_Description of the task_
In the material below, print every line exactly and omit the pictures.

The data below:

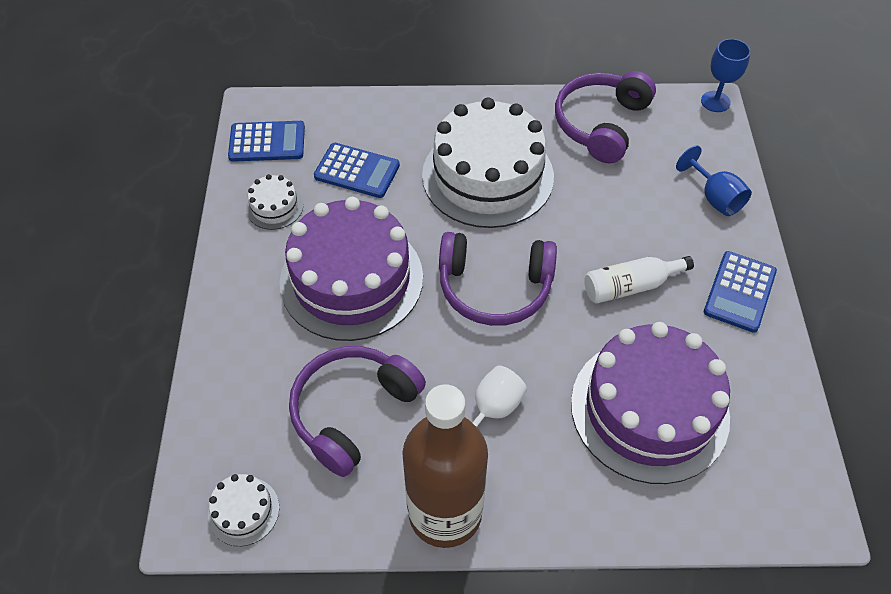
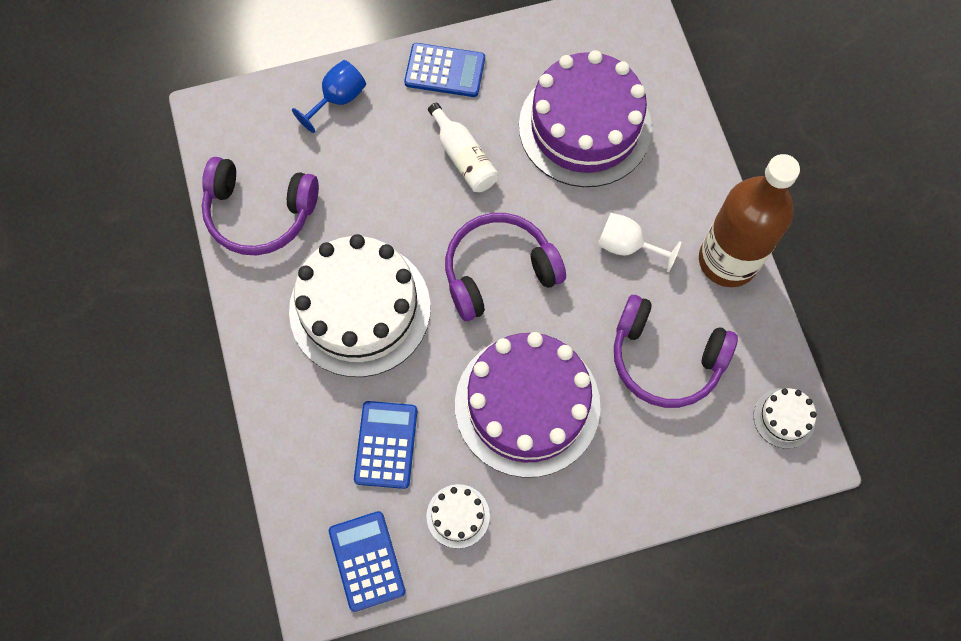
camera: 105 degrees left, 15 degrees up
purple headphones [439,232,557,326] -> purple headphones turned 105 degrees counterclockwise [445,213,566,321]
blue goblet [701,39,751,112] -> none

End of The data.

_Response to the task_
camera: 105 degrees left, 15 degrees up
purple headphones [439,232,557,326] -> purple headphones turned 105 degrees counterclockwise [445,213,566,321]
blue goblet [701,39,751,112] -> none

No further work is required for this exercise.